Coordinate-based object records:
-----

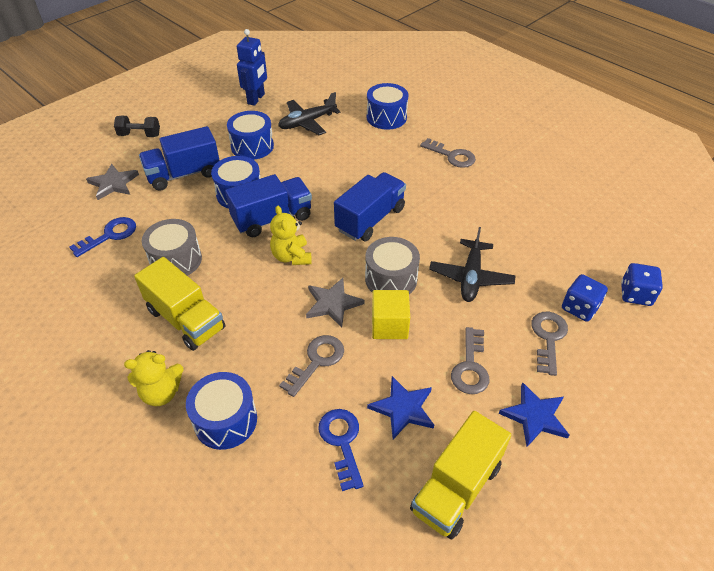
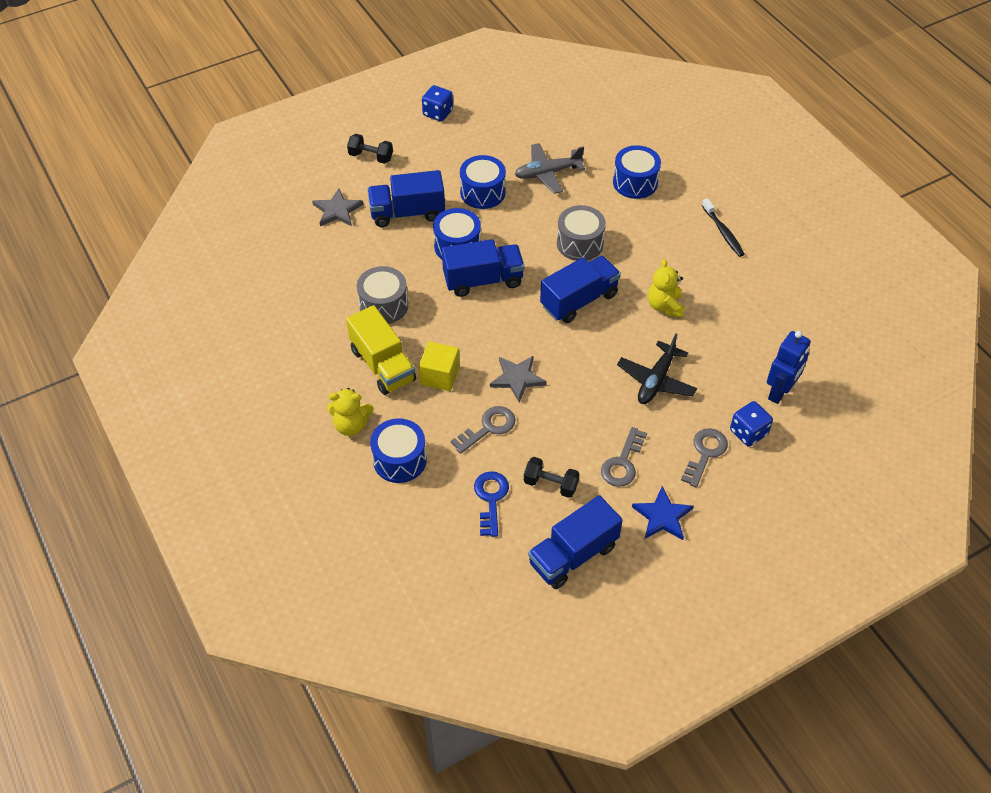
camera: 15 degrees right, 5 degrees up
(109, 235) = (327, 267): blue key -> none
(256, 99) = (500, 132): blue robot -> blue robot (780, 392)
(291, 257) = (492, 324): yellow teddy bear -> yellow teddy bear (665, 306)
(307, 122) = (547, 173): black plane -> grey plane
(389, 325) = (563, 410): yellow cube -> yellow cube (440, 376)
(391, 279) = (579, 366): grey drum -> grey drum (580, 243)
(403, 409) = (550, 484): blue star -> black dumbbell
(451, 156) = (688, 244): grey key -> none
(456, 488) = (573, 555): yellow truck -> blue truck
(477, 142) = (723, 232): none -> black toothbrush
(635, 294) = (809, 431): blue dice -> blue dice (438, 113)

-----

**WORK INSTRUCTION:**
Starting from the line containing "(477, 142) = (723, 232): none" and ending with the final line of the data, reproduce each line exactly as it appears, including no other lines.

**YOUR RESPONSE:**
(477, 142) = (723, 232): none -> black toothbrush
(635, 294) = (809, 431): blue dice -> blue dice (438, 113)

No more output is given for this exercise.